#### Exercise objective
The reply should be an exact repeat of the listing, with no pictures in it.

#### Dataset content
□ □ □ □
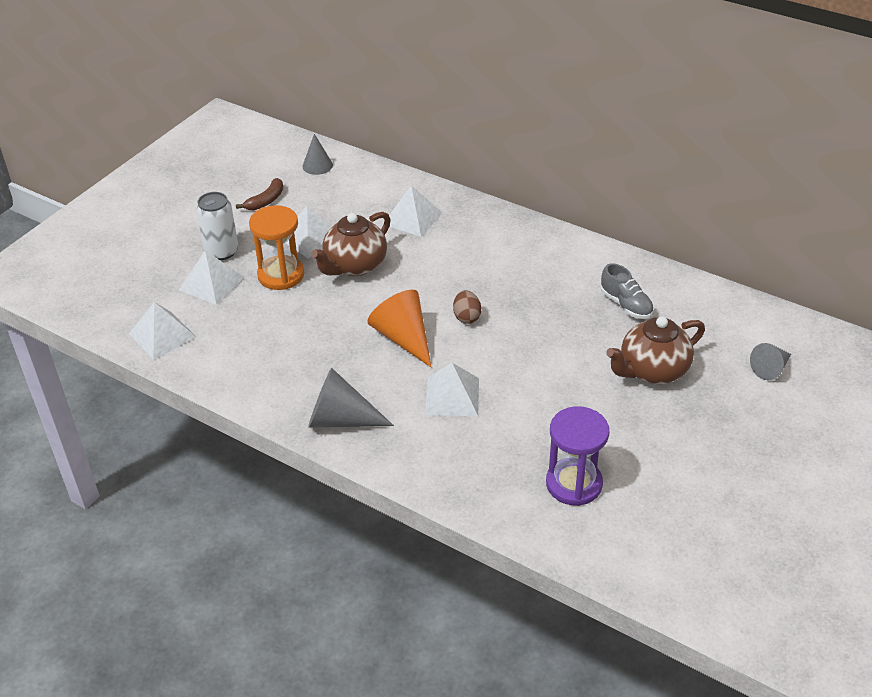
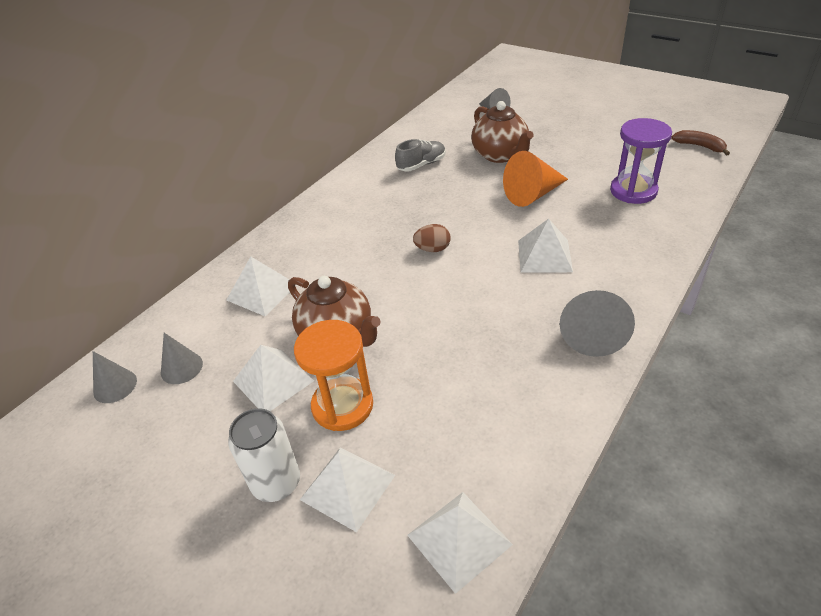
camera: 85 degrees left, 0 degrees up
(266, 201) = (172, 439): brown banana -> brown banana (699, 146)
(330, 192) = (181, 368): none -> grey cone
(403, 338) = (463, 291): orange cone -> orange cone (533, 194)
□ □ □ □
#### Exercise response
camera: 85 degrees left, 0 degrees up
(266, 201) = (172, 439): brown banana -> brown banana (699, 146)
(330, 192) = (181, 368): none -> grey cone
(403, 338) = (463, 291): orange cone -> orange cone (533, 194)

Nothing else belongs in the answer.